Supplied entries:
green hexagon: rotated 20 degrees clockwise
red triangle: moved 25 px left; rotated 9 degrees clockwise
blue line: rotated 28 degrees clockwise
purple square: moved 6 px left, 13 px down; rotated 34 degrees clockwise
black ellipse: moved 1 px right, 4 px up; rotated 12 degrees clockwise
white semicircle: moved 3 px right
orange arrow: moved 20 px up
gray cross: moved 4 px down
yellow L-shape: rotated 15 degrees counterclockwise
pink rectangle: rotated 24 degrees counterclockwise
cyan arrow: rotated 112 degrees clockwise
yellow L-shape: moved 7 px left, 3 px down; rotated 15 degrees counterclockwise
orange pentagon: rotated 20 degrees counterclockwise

---

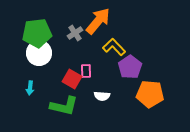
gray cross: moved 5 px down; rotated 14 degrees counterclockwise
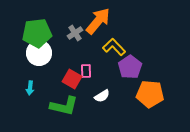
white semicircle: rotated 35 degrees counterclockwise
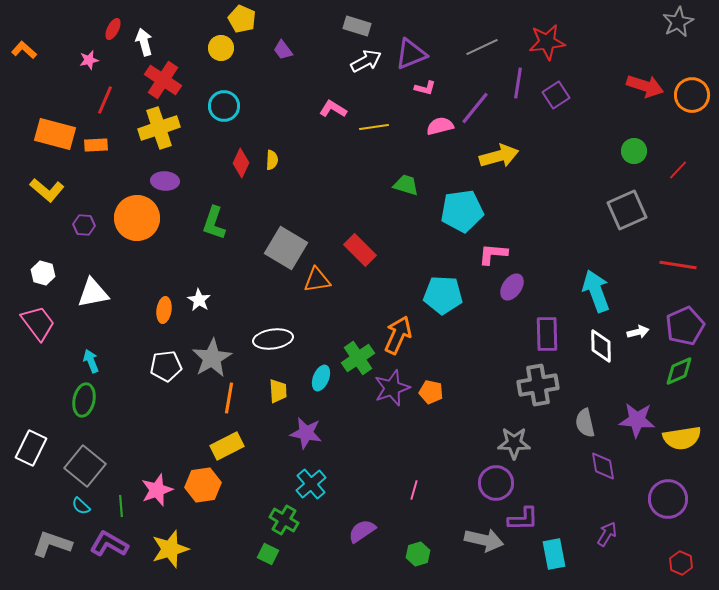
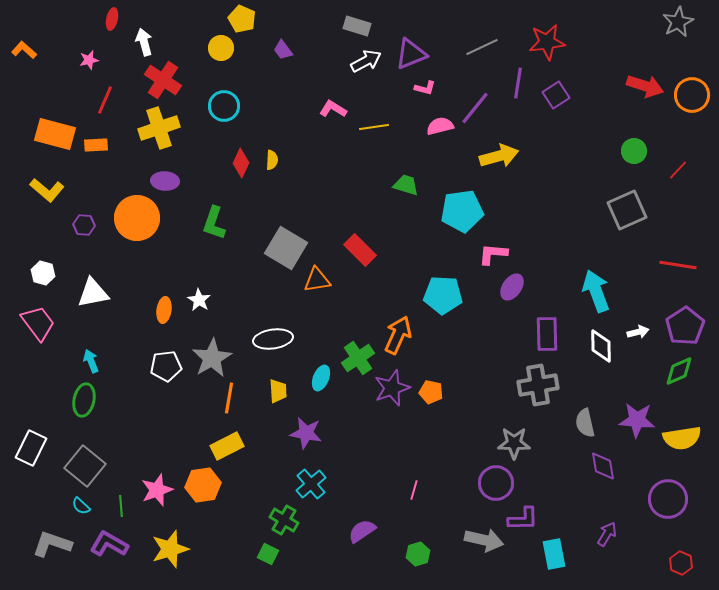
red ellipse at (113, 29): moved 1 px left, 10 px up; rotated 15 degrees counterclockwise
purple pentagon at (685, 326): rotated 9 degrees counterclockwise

Requirements:
Transcribe exactly the part of the items that opens with the line containing "gray cross: moved 5" and closes with the line containing "white semicircle: rotated", including both of those lines. Omit the pictures from your answer.

Task response:
gray cross: moved 5 px down; rotated 14 degrees counterclockwise
white semicircle: rotated 35 degrees counterclockwise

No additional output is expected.